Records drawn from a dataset
• • •
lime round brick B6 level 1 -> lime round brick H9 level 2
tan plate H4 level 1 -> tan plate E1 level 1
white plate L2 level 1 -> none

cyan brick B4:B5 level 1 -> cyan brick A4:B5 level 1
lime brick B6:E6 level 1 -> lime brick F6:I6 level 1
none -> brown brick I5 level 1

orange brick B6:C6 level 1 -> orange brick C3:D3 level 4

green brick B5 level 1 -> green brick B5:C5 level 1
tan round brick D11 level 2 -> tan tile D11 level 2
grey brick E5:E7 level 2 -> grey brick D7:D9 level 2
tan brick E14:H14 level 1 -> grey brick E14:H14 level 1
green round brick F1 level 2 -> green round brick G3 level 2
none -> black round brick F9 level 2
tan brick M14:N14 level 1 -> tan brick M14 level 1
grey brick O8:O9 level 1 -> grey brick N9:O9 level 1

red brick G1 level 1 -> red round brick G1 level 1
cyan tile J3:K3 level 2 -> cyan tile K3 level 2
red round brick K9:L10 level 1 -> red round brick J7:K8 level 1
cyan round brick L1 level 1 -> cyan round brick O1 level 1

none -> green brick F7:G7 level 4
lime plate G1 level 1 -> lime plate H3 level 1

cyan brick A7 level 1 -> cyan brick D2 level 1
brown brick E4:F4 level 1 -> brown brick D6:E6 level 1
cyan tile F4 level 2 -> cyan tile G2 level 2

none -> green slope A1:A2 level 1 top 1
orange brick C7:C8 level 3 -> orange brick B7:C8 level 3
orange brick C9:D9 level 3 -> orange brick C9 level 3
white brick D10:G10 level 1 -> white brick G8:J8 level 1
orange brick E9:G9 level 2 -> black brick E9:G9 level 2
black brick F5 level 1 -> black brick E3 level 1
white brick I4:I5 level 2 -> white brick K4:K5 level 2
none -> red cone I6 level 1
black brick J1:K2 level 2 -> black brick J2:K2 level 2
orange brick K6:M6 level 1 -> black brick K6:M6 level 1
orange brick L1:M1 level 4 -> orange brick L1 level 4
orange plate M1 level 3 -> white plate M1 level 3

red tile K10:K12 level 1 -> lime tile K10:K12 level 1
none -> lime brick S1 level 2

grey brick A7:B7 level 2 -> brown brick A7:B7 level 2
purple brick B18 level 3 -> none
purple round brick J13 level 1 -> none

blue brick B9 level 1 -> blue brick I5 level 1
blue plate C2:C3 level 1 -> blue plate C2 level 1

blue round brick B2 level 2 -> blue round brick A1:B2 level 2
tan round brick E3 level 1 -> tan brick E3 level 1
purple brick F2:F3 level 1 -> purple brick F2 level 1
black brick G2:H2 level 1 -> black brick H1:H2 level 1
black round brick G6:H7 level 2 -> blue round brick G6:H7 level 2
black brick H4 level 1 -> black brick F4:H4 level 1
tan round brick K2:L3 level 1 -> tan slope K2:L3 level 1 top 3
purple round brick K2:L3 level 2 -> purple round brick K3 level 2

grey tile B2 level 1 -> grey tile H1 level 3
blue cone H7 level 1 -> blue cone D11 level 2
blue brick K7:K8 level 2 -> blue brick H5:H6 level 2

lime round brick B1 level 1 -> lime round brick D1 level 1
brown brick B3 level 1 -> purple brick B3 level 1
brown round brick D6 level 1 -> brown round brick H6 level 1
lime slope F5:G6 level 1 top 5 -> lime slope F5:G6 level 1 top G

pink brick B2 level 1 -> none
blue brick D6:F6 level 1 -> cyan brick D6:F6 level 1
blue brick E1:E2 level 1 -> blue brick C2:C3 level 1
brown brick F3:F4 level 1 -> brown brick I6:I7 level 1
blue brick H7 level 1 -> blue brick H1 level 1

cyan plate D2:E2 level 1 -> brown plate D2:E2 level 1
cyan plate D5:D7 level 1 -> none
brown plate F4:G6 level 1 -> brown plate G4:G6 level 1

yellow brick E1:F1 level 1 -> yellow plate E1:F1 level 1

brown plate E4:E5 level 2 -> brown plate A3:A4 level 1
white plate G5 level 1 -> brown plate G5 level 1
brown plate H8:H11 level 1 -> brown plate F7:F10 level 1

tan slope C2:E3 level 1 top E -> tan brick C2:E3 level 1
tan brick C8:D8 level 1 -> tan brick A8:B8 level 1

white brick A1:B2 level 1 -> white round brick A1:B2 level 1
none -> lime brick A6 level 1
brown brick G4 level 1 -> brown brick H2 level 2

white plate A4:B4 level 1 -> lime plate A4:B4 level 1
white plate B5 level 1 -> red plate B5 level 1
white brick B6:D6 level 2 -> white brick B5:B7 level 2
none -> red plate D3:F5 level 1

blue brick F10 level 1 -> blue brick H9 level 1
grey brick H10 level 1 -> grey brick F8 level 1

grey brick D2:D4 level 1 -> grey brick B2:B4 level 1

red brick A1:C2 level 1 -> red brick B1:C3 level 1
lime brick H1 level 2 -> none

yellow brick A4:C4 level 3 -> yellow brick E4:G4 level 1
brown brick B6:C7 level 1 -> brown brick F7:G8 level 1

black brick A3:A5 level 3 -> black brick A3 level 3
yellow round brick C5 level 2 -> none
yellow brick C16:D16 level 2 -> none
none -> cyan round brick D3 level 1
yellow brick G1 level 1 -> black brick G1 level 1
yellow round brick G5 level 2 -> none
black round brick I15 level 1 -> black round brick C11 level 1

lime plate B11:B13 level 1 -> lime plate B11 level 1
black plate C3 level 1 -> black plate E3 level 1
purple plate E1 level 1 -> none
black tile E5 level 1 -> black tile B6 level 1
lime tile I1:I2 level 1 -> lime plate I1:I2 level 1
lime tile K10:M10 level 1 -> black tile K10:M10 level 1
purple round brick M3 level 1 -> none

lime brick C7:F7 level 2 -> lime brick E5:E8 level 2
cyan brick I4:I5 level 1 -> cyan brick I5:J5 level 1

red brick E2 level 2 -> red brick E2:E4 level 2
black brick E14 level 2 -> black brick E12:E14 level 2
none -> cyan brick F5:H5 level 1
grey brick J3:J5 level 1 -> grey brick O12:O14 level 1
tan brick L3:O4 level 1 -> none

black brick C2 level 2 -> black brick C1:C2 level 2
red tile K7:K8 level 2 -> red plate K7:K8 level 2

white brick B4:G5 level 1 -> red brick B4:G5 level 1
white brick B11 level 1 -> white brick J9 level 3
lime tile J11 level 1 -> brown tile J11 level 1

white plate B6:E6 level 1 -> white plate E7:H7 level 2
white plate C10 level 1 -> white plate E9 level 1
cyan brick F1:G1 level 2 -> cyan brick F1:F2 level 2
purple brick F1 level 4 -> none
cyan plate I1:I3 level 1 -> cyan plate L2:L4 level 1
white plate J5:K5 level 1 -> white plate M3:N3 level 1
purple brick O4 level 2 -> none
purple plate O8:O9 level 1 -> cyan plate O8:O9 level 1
• • •
(The task):
Wherever a line above contains "green", copy that line.

(Solution):
green brick B5 level 1 -> green brick B5:C5 level 1
green round brick F1 level 2 -> green round brick G3 level 2
none -> green brick F7:G7 level 4
none -> green slope A1:A2 level 1 top 1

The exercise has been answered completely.